### What is needed
Nothing but the lines from the one containing "brown cutting board: 2 -> 0" to the end of the data should be copied, exactly, and the pictures stay out.

### Data section
———
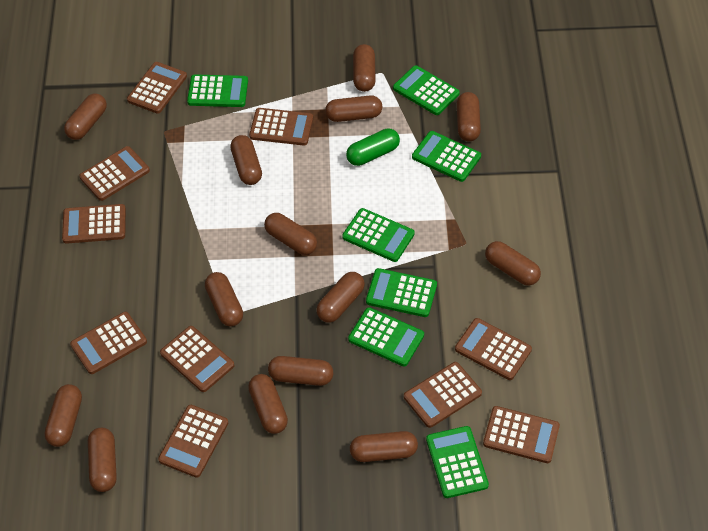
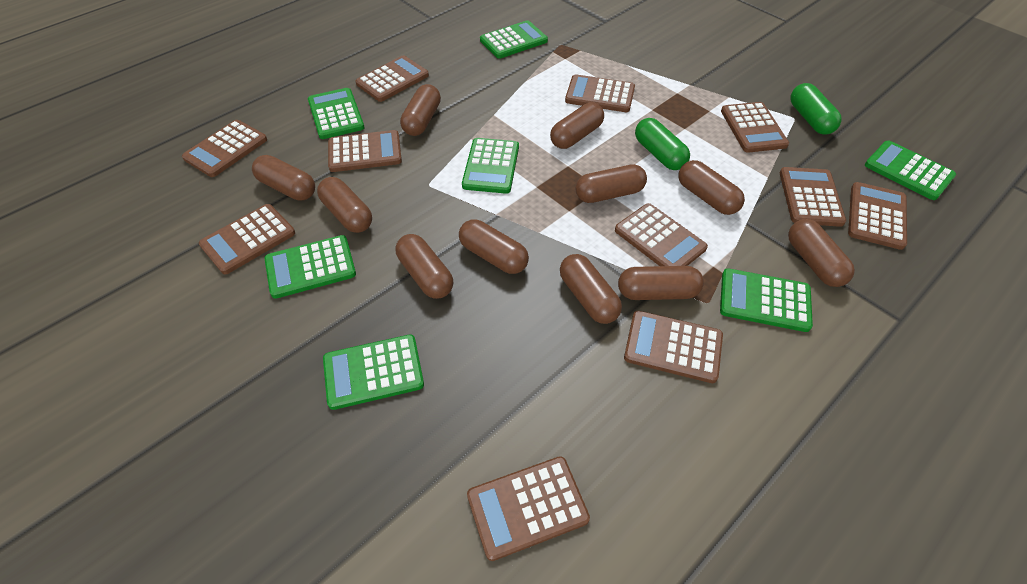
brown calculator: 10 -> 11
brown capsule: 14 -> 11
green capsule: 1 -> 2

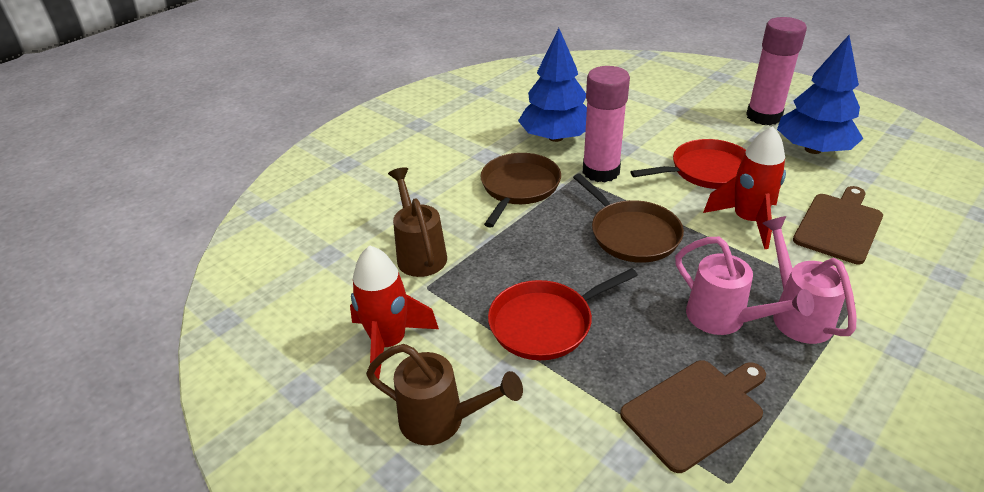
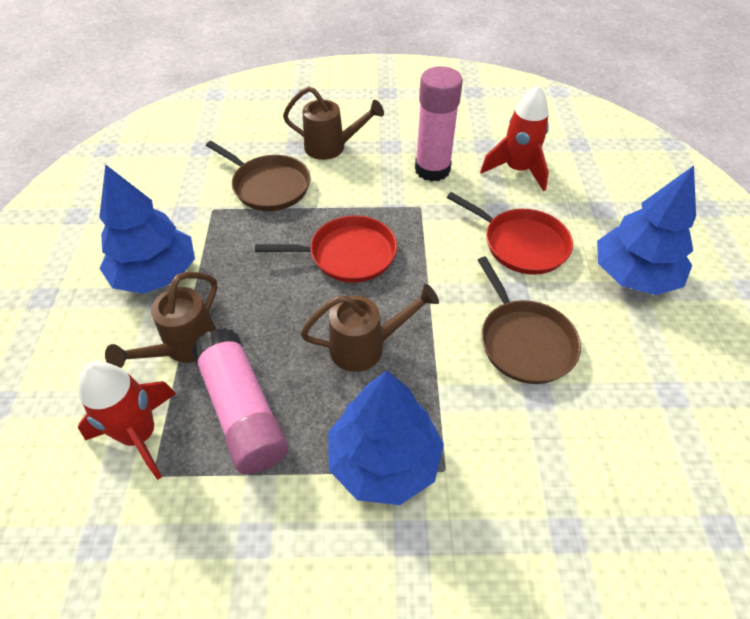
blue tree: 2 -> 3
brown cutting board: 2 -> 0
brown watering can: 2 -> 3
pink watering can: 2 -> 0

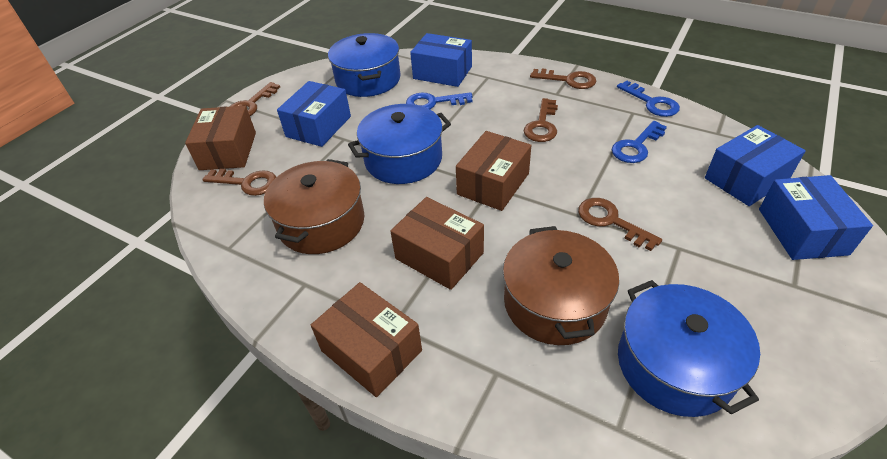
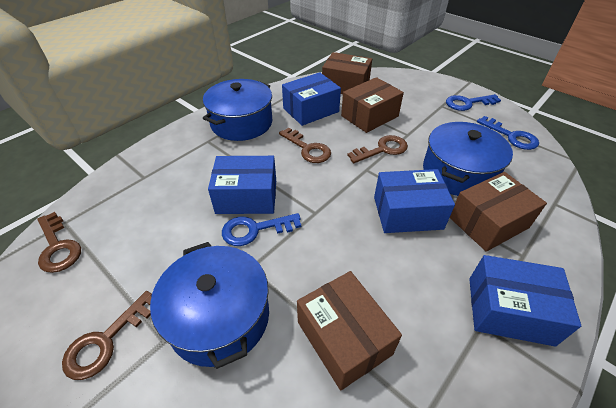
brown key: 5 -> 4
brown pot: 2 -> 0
———
### Output for this exercise
brown cutting board: 2 -> 0
brown watering can: 2 -> 3
pink watering can: 2 -> 0

brown key: 5 -> 4
brown pot: 2 -> 0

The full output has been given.